[Start of section]
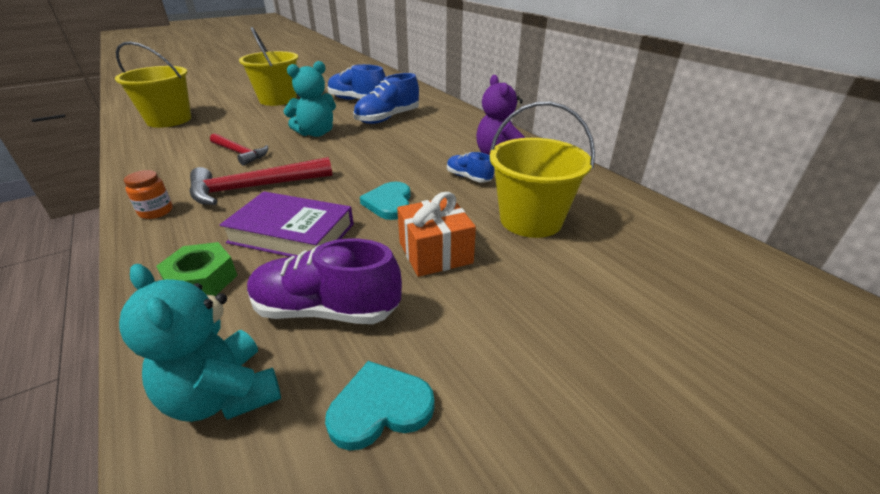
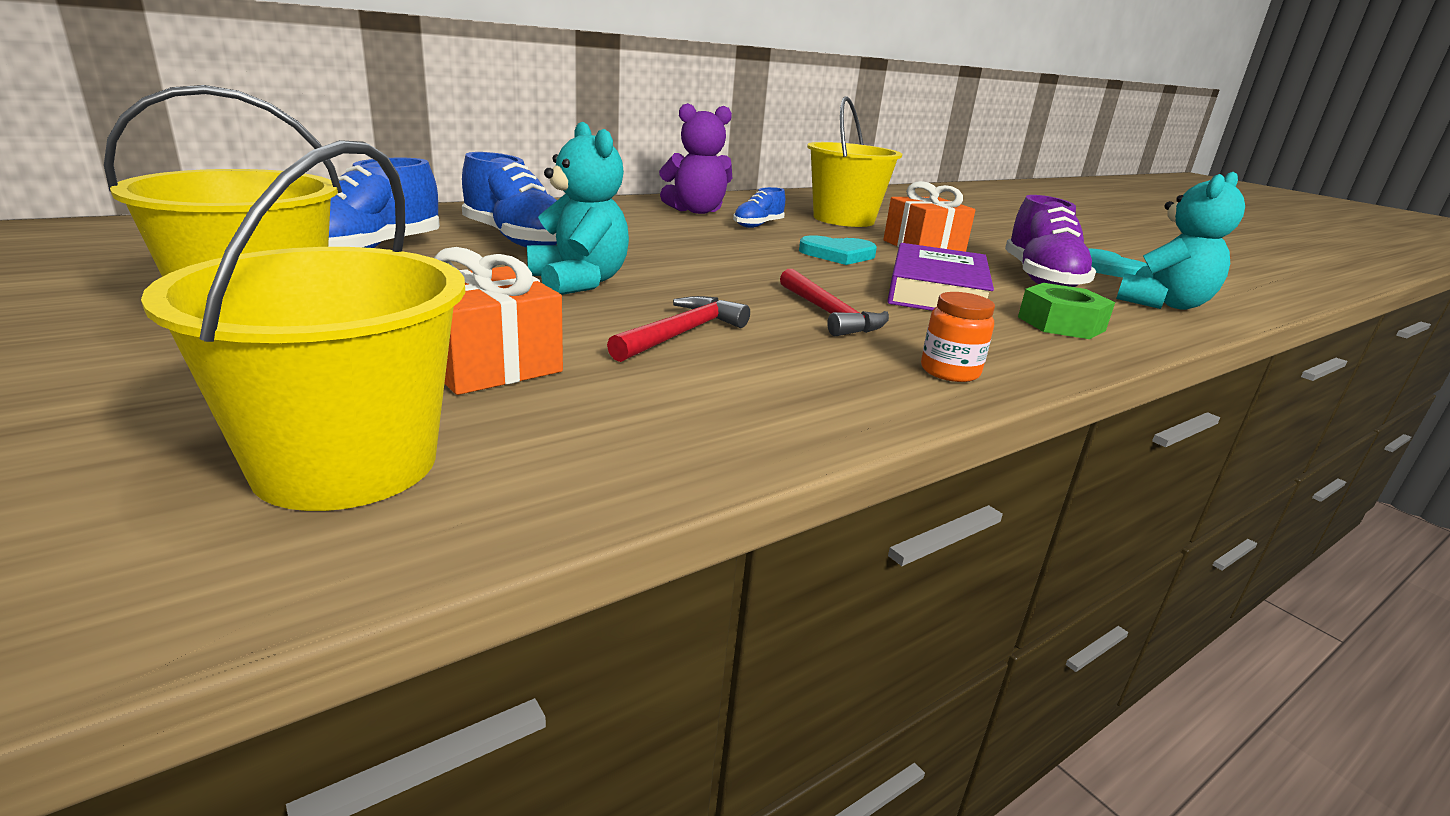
camera: 95 degrees left, 10 degrees down
(225, 127) = (488, 364): none -> orange gift
(254, 187) = (829, 314): red hammer -> red hammer, size x0.64

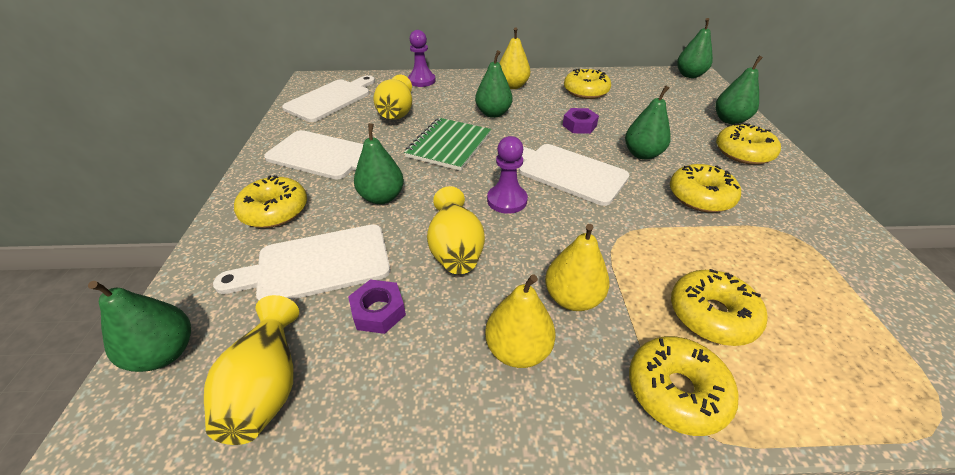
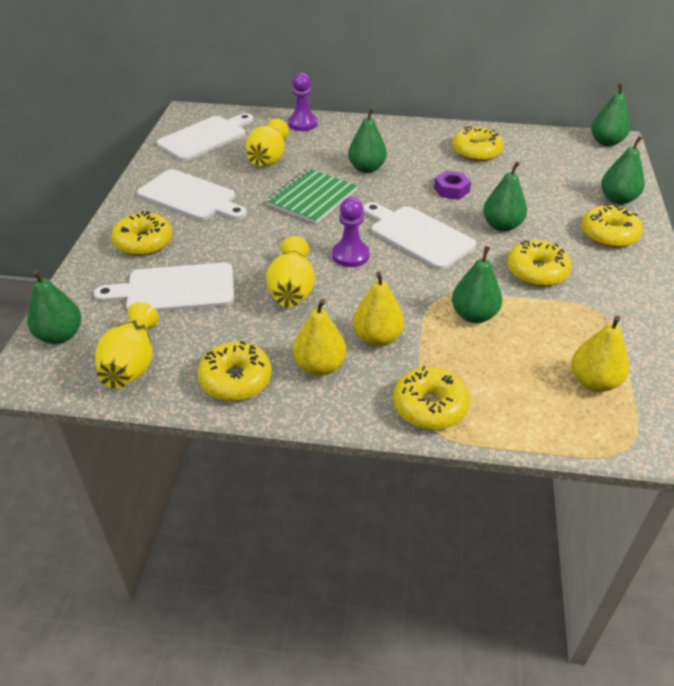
camera: 10 degrees right, 0 degrees up
(378, 311) = (219, 328): purple nut -> none
(382, 197) = (238, 241): green pear -> green pear (474, 315)
(512, 86) = (398, 138): yellow pear -> yellow pear (594, 382)
(711, 315) = (488, 364): yellow donut -> yellow donut (236, 380)

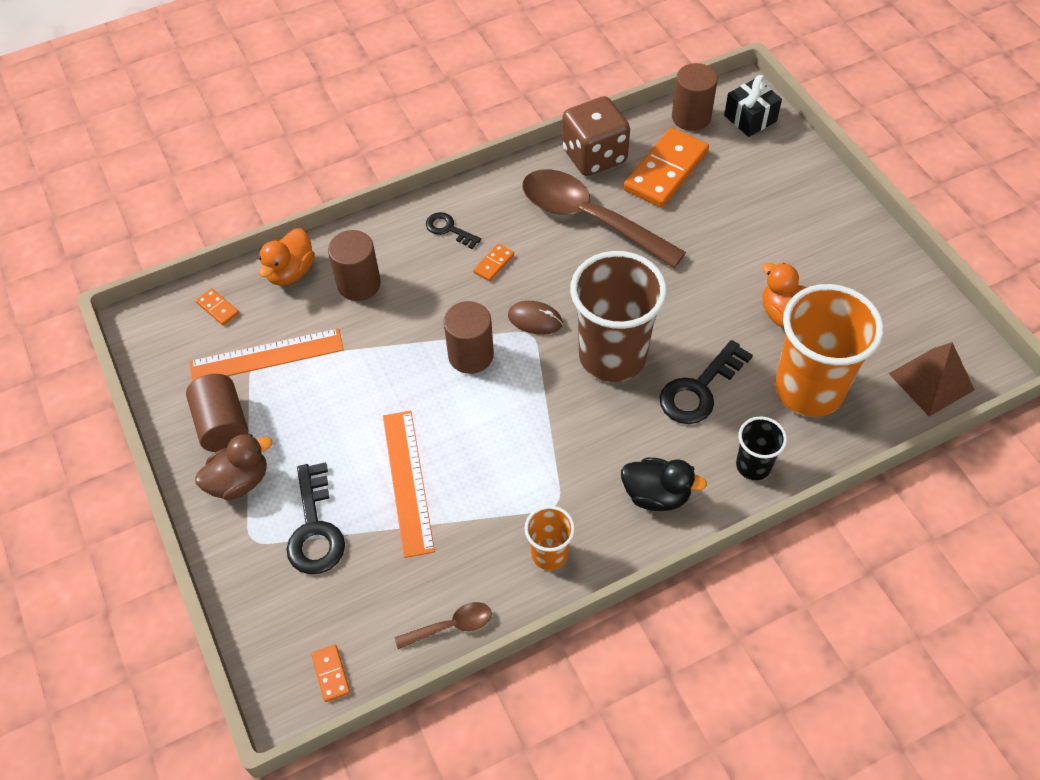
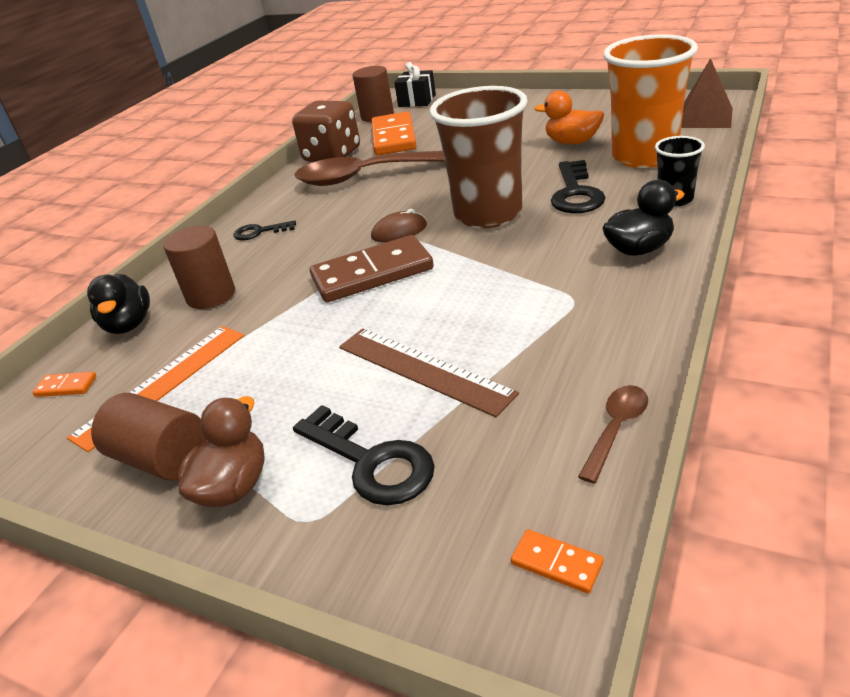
camera: 35 degrees left, 20 degrees down
(291, 272) = (129, 325): orange duck -> black duck
(408, 481) = (423, 369): orange ruler -> brown ruler
(471, 355) = (372, 274): brown cylinder -> brown domino
(494, 264) = (323, 227): orange domino -> none
(549, 554) = (619, 327): orange cup -> none

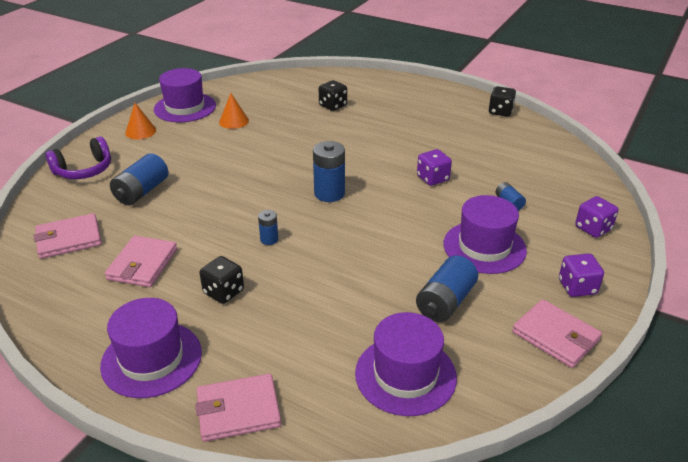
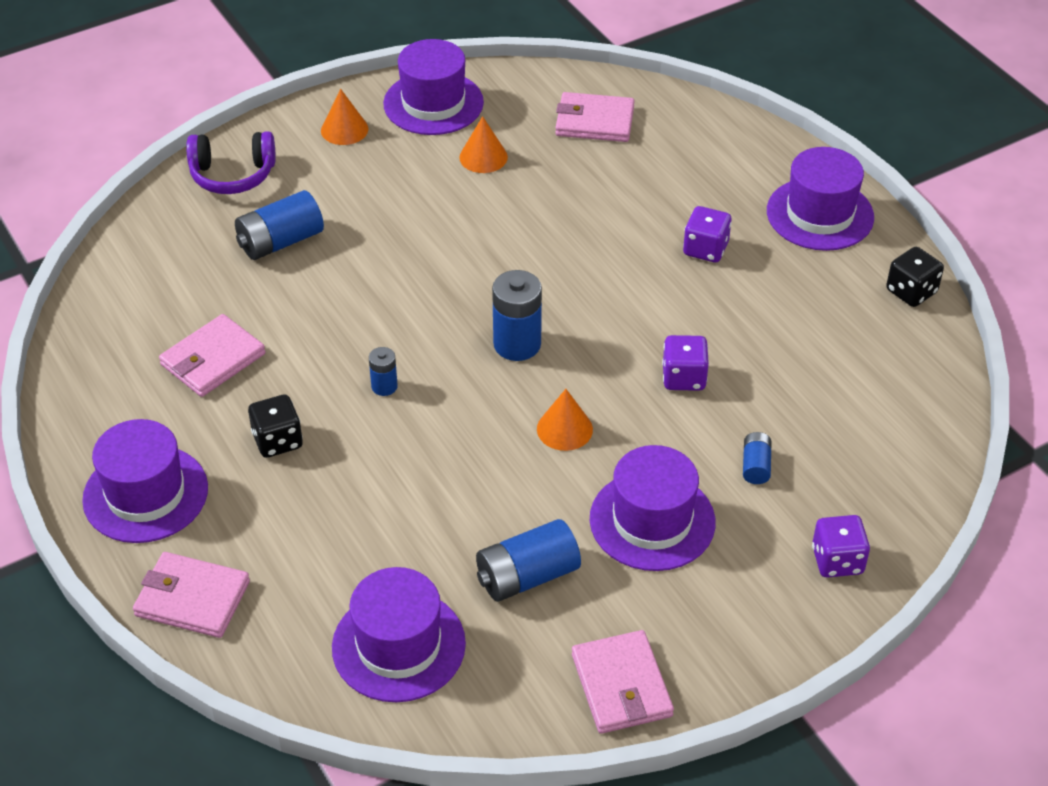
camera: 30 degrees right, 10 degrees up
(69, 239) = (153, 284): pink wallet -> pink wallet (594, 121)
(333, 105) = (652, 179): black dice -> none
(394, 222) = (564, 429): none -> orange cone
(428, 96) = (820, 214): none -> purple hat
(577, 287) = (719, 635): purple dice -> purple dice (705, 249)

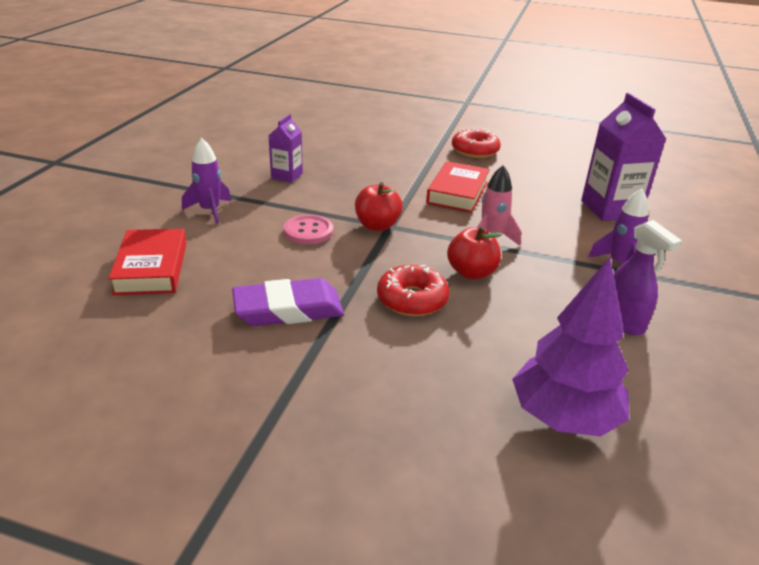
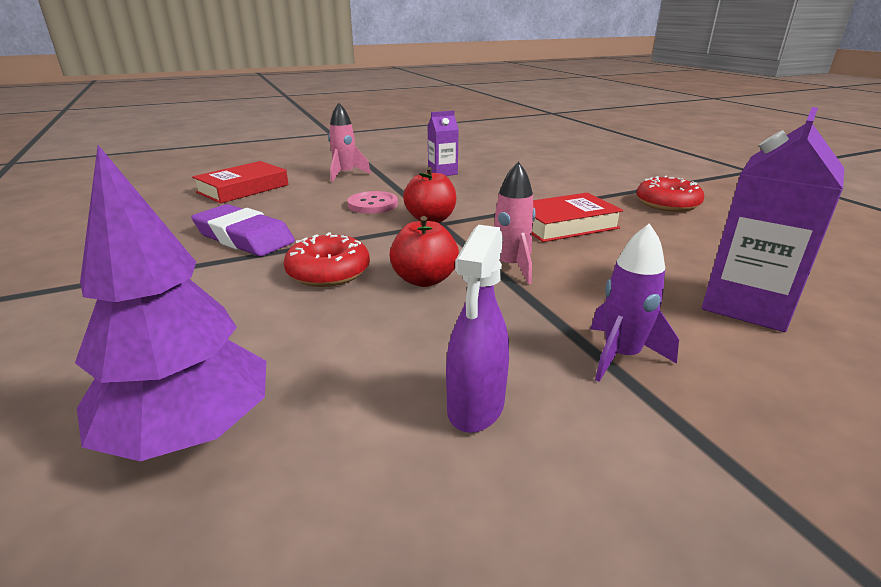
camera: 50 degrees right, 5 degrees down
(210, 211) = (345, 174): purple rocket -> pink rocket

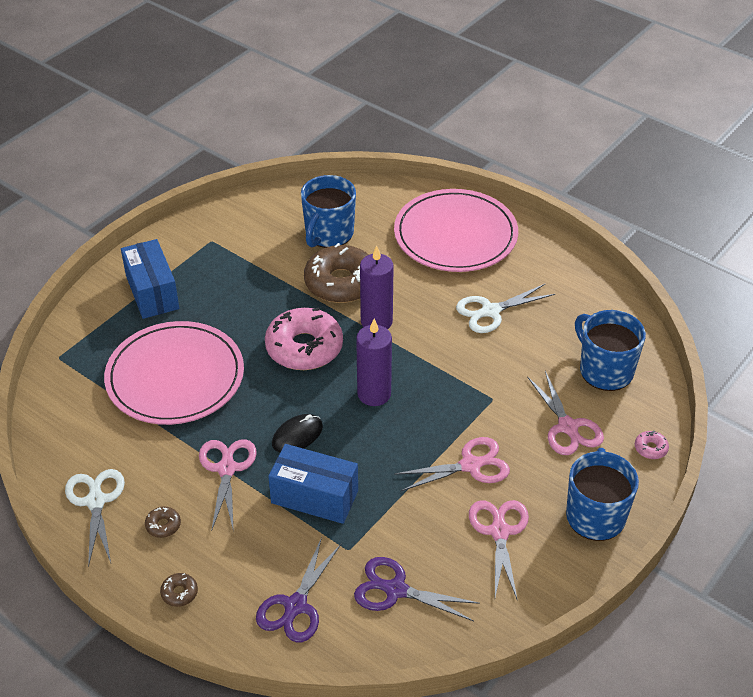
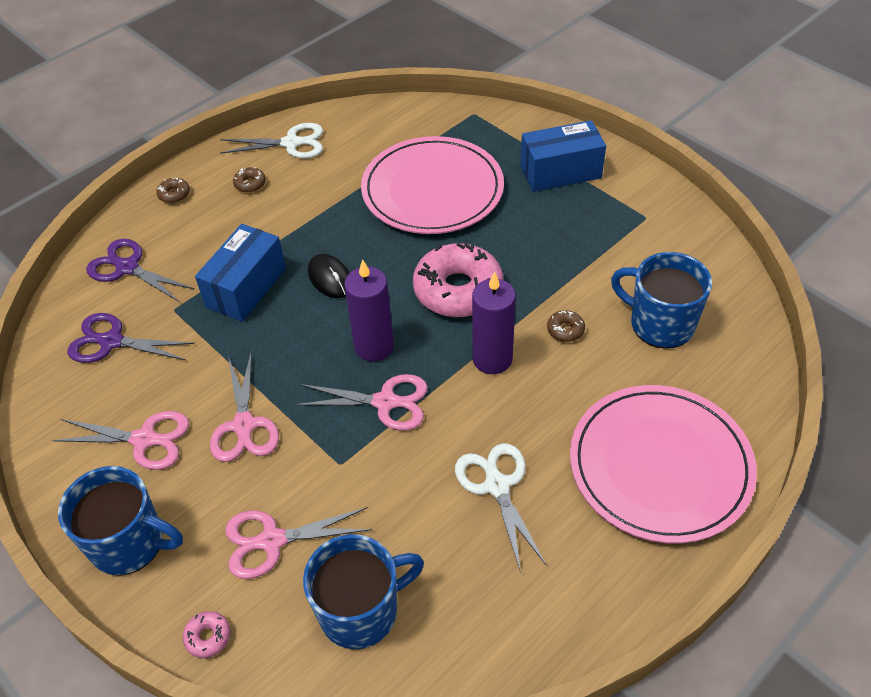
camera: 100 degrees right, 5 degrees up
(227, 469) = (302, 225): pink scissors -> pink scissors (385, 402)
(341, 283) = (565, 330): brown donut -> brown donut, size x0.40
(396, 590) = (111, 342): purple scissors -> purple scissors turned 105 degrees counterclockwise

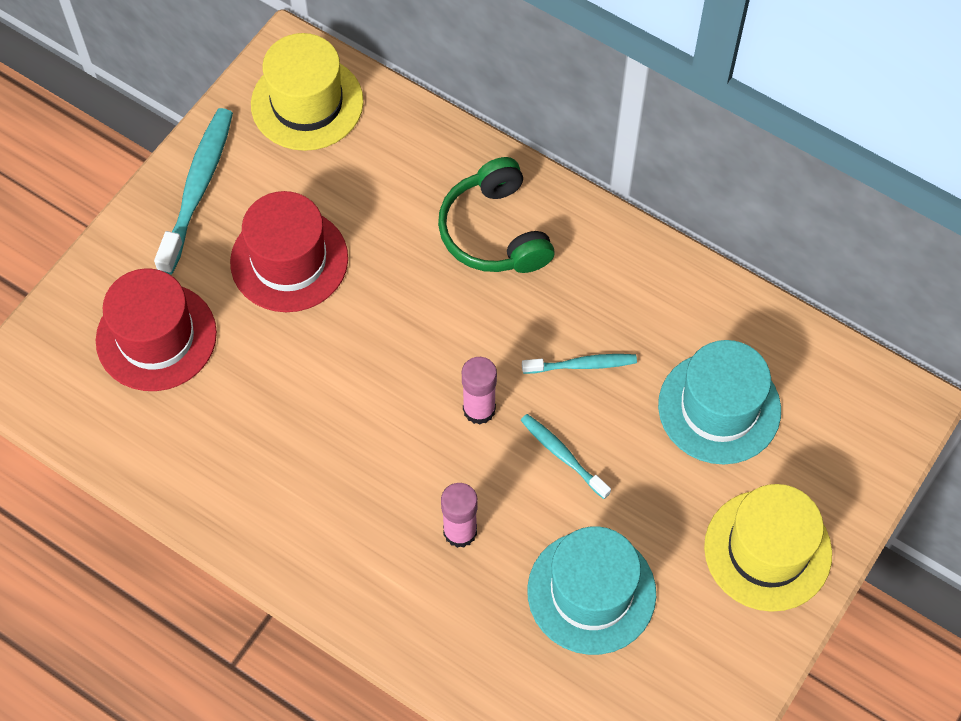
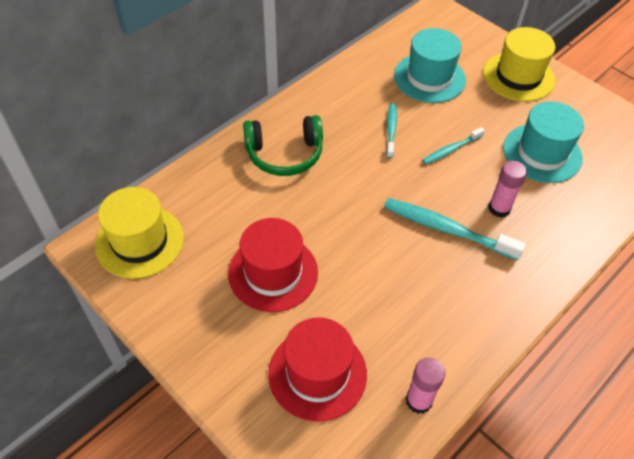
camera: 80 degrees left, 10 degrees down
(197, 189) = (189, 326): turquoise toothbrush -> turquoise toothbrush (447, 229)
(479, 409) = (413, 184): pink glue stick -> pink glue stick (419, 400)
[End of section]
> [Action item] Leaving out all pictures, set down exactly the lines of the material above, from the line with "(254, 187) = (829, 314): red" to the line with "camera: 30 degrees right, 10 degrees up" inclusive, and no others.

> [Answer below]
(254, 187) = (829, 314): red hammer -> red hammer, size x0.64

camera: 10 degrees right, 0 degrees up
(378, 311) = (219, 328): purple nut -> none
(382, 197) = (238, 241): green pear -> green pear (474, 315)
(512, 86) = (398, 138): yellow pear -> yellow pear (594, 382)
(711, 315) = (488, 364): yellow donut -> yellow donut (236, 380)

camera: 35 degrees left, 20 degrees down
(291, 272) = (129, 325): orange duck -> black duck
(408, 481) = (423, 369): orange ruler -> brown ruler
(471, 355) = (372, 274): brown cylinder -> brown domino
(494, 264) = (323, 227): orange domino -> none
(549, 554) = (619, 327): orange cup -> none

camera: 30 degrees right, 10 degrees up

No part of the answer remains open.